- Task brief: Among the entries below, only the lines starting at the one with "op=new; now=rosy tree; in_second=578,277" and ending at the one with "camera_right=115 camera_up=5", both included, are to be printed exactly.

- Study material:
..............................

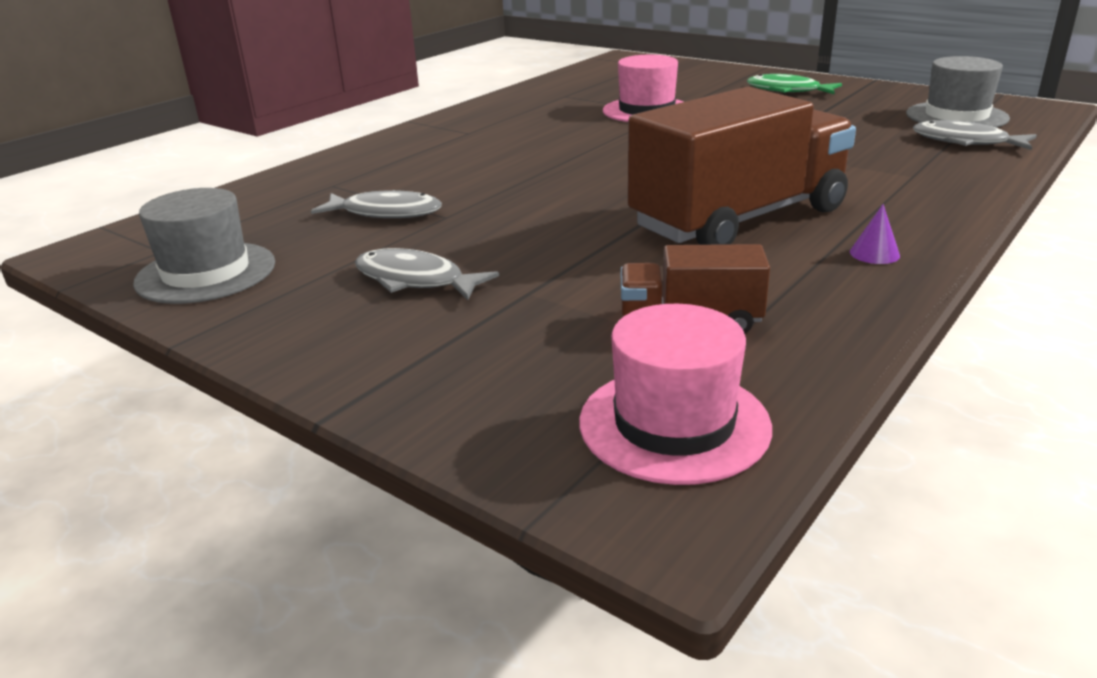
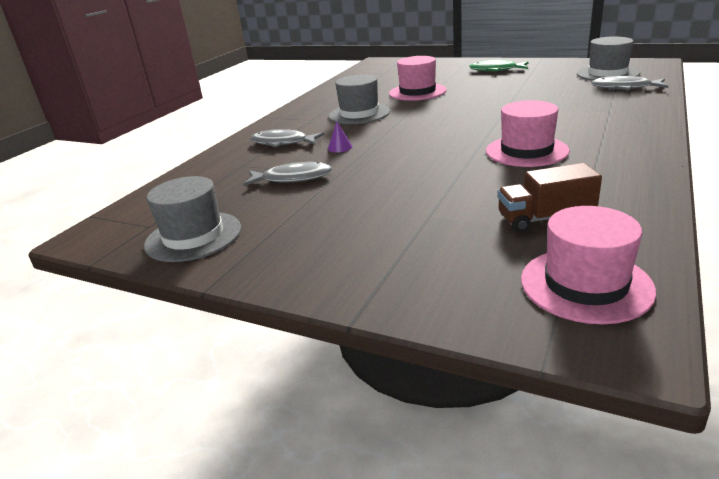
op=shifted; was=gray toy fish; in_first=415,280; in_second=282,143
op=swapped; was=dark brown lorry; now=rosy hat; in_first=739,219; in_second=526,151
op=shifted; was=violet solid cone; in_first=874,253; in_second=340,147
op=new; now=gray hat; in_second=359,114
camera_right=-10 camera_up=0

..............................

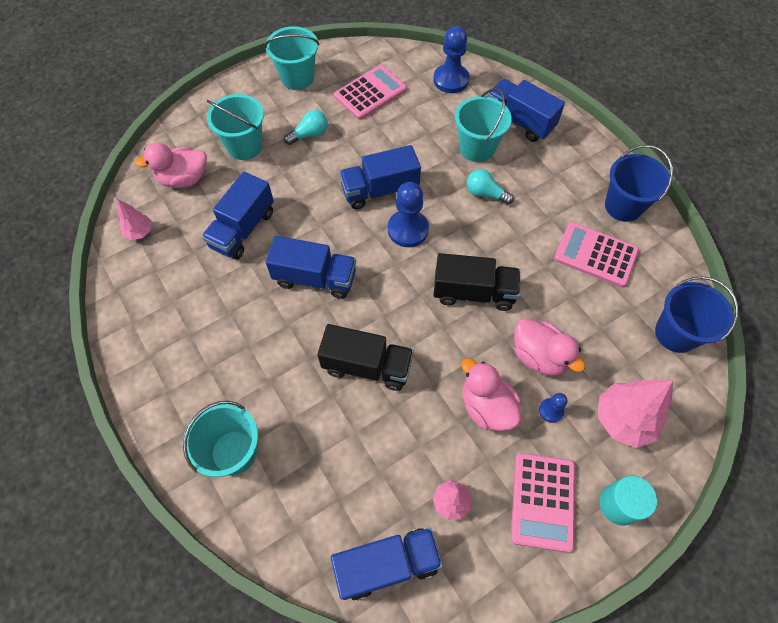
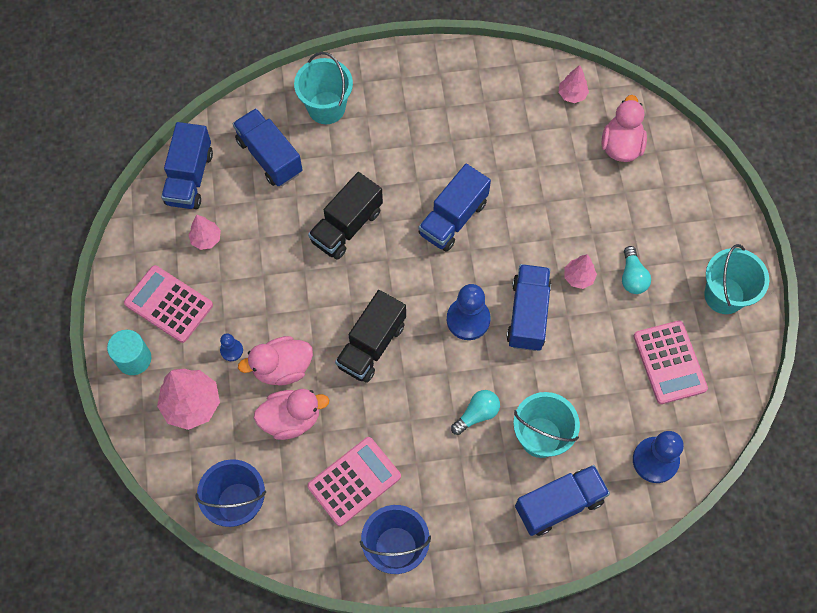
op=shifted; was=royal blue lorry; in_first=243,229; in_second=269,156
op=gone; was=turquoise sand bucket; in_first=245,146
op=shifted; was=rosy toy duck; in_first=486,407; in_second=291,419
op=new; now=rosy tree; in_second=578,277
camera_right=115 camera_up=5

..............................

- Task solution:
op=new; now=rosy tree; in_second=578,277
camera_right=115 camera_up=5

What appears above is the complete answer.